_What you will do:_ Omit every picture, and retype the lines that run from the beginning of the data below through the line containing "green pear [466,247,507,323]", inclusive.

(Coordinate-based object records)
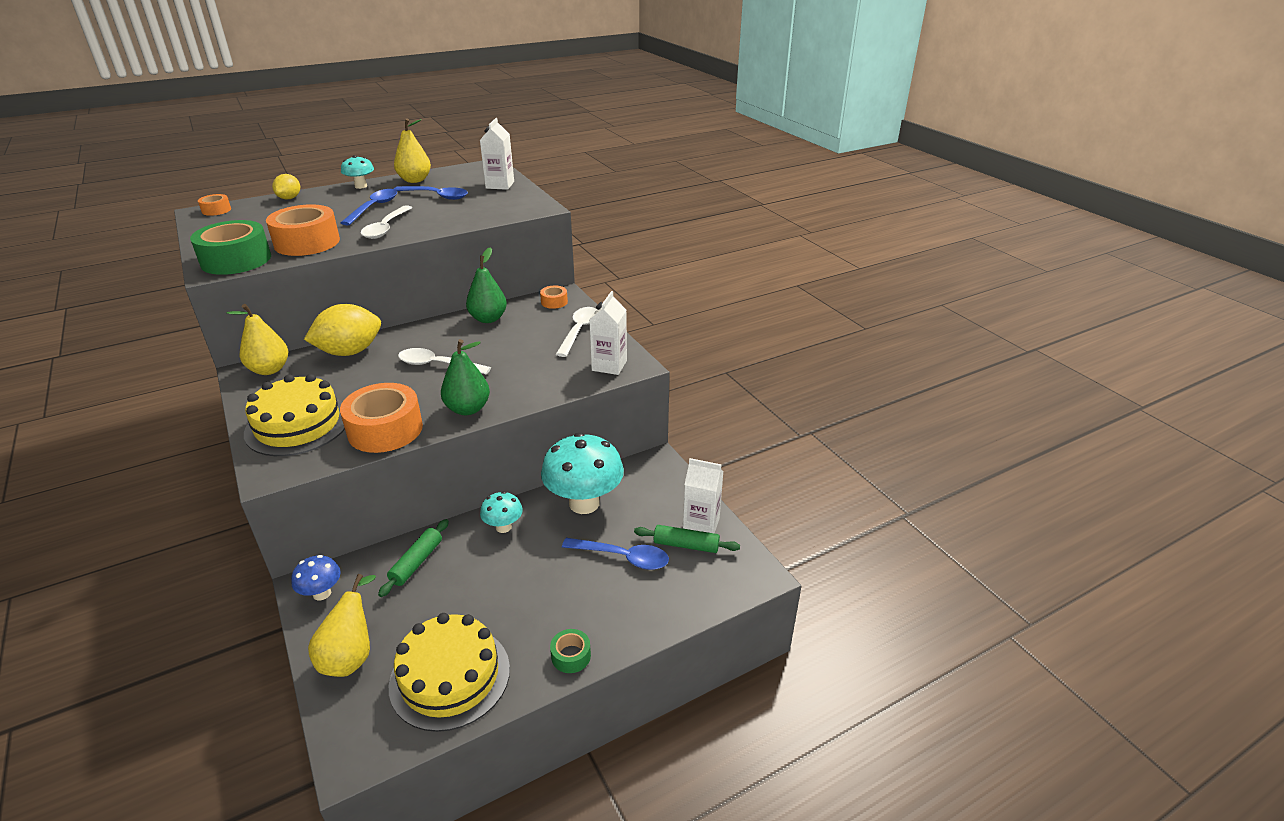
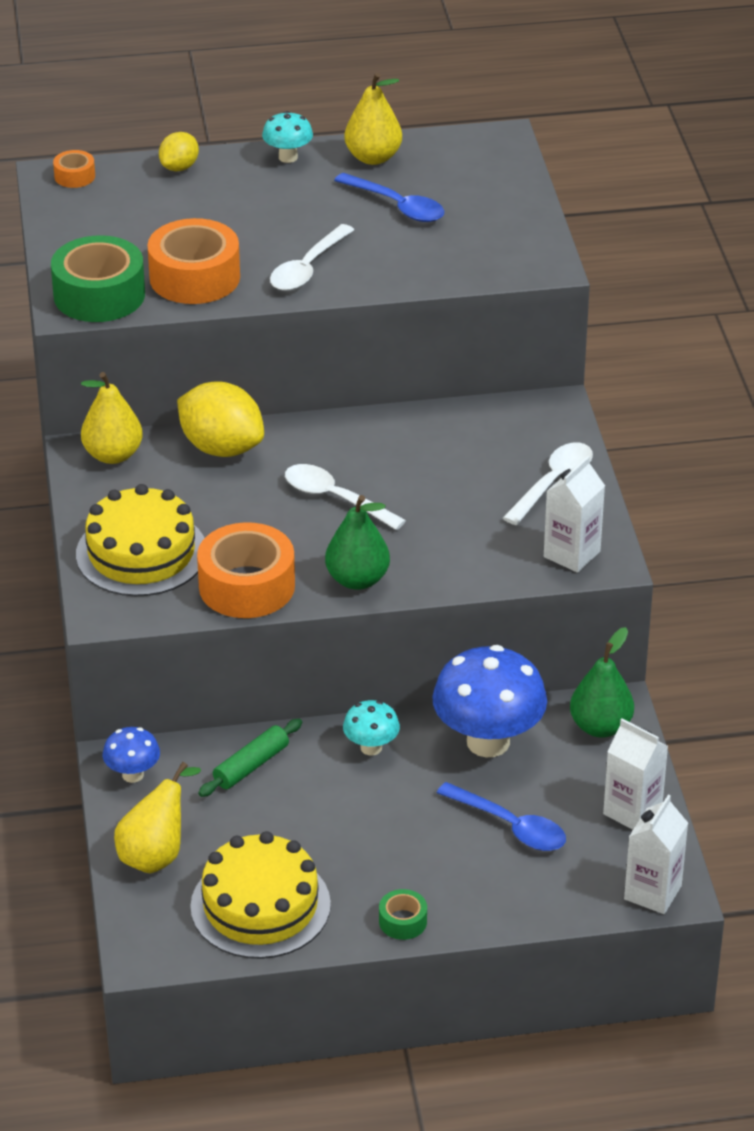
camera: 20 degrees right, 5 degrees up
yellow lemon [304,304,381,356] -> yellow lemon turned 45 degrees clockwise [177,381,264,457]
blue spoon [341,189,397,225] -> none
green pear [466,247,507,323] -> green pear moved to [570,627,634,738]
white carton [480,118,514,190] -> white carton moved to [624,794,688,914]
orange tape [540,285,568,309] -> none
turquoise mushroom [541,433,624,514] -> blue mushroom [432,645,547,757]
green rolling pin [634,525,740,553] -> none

_Task result:_
camera: 20 degrees right, 5 degrees up
yellow lemon [304,304,381,356] -> yellow lemon turned 45 degrees clockwise [177,381,264,457]
blue spoon [341,189,397,225] -> none
green pear [466,247,507,323] -> green pear moved to [570,627,634,738]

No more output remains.